=== AIM OF THE TASK ===
Leave out the pictures and repeat the data exactly.

=== MATERIAL PROVIDED ===
----

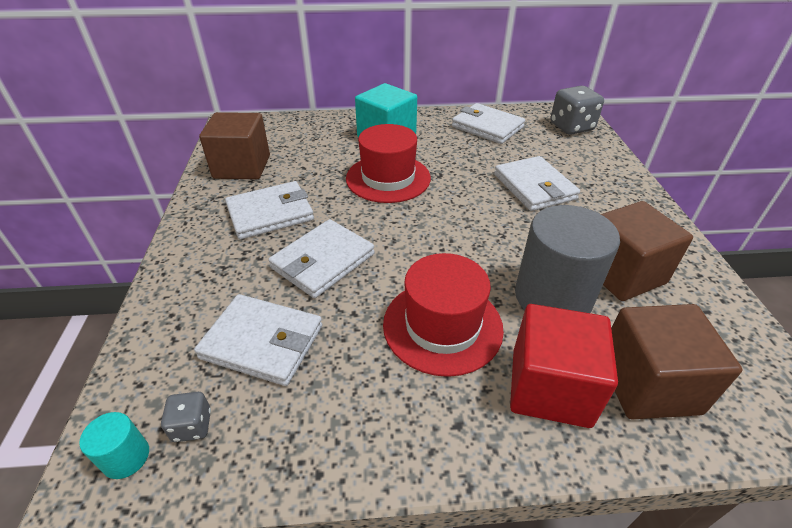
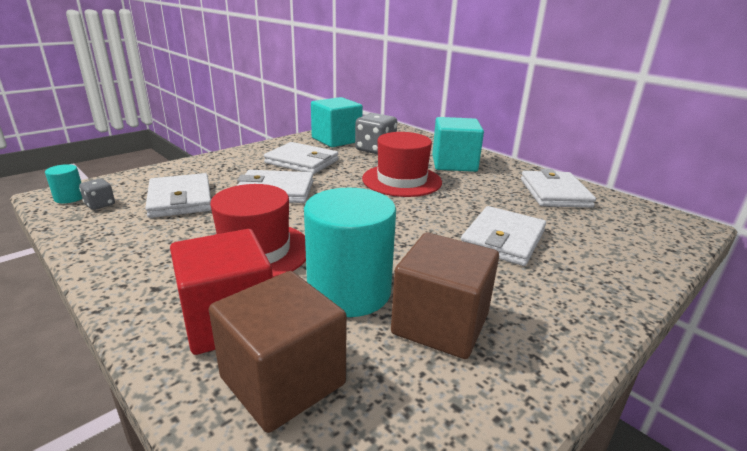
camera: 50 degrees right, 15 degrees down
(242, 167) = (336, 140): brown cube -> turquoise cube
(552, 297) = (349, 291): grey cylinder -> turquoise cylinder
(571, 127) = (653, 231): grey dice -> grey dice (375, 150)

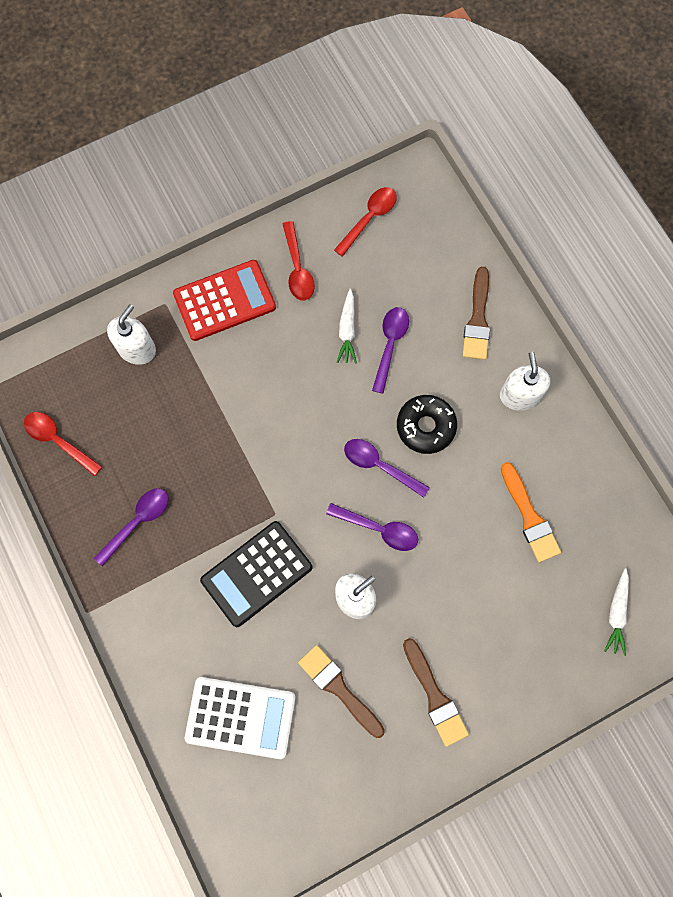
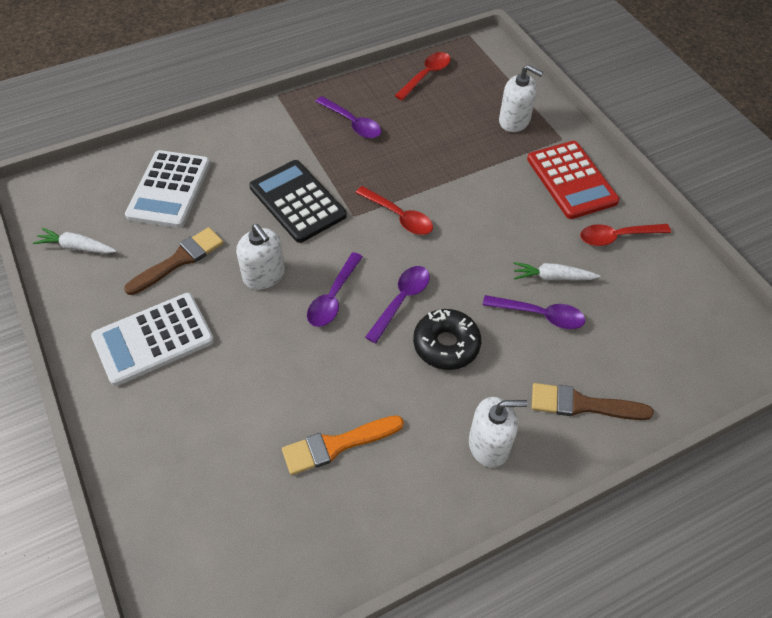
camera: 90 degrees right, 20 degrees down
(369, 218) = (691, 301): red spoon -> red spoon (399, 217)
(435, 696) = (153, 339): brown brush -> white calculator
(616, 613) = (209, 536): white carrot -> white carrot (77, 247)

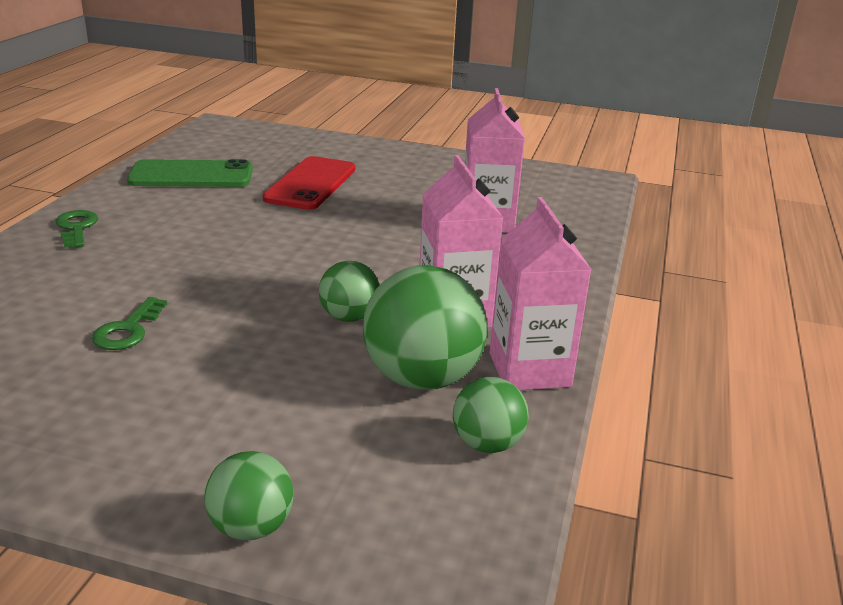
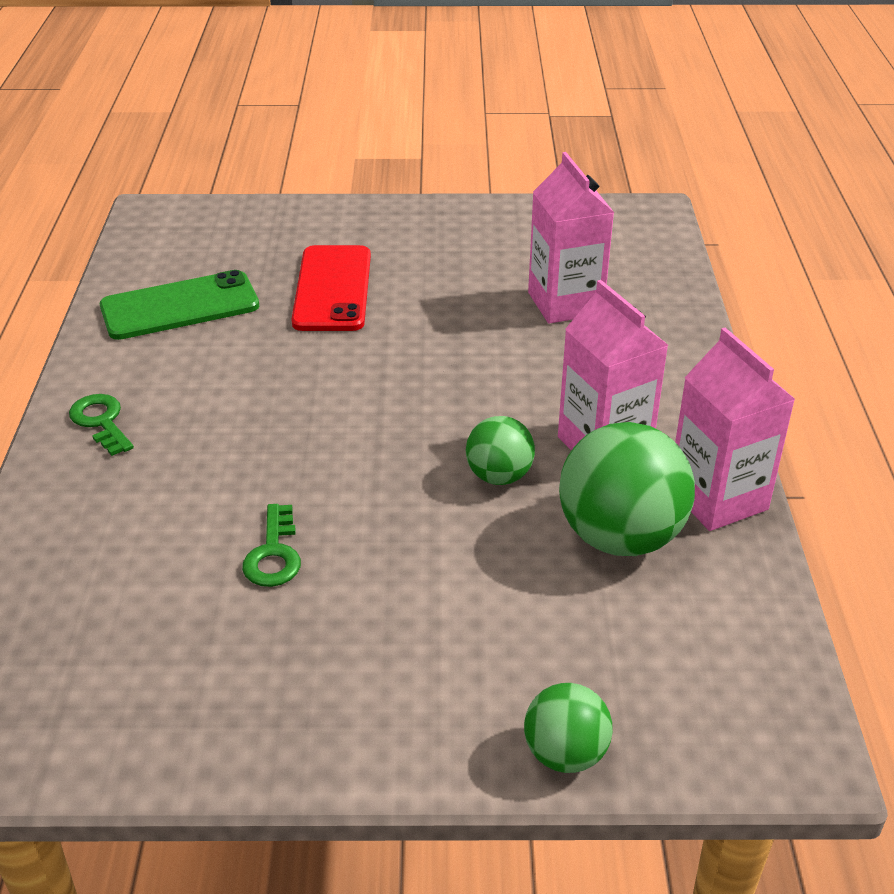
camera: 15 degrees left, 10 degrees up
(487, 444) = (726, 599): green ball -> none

----

=== ANSWER SPACE ===
camera: 50 degrees right, 15 degrees down
(242, 167) = (336, 140): brown cube -> turquoise cube
(552, 297) = (349, 291): grey cylinder -> turquoise cylinder
(571, 127) = (653, 231): grey dice -> grey dice (375, 150)

camera: 90 degrees right, 20 degrees down
(369, 218) = (691, 301): red spoon -> red spoon (399, 217)
(435, 696) = (153, 339): brown brush -> white calculator
(616, 613) = (209, 536): white carrot -> white carrot (77, 247)

camera: 15 degrees left, 10 degrees up
(487, 444) = (726, 599): green ball -> none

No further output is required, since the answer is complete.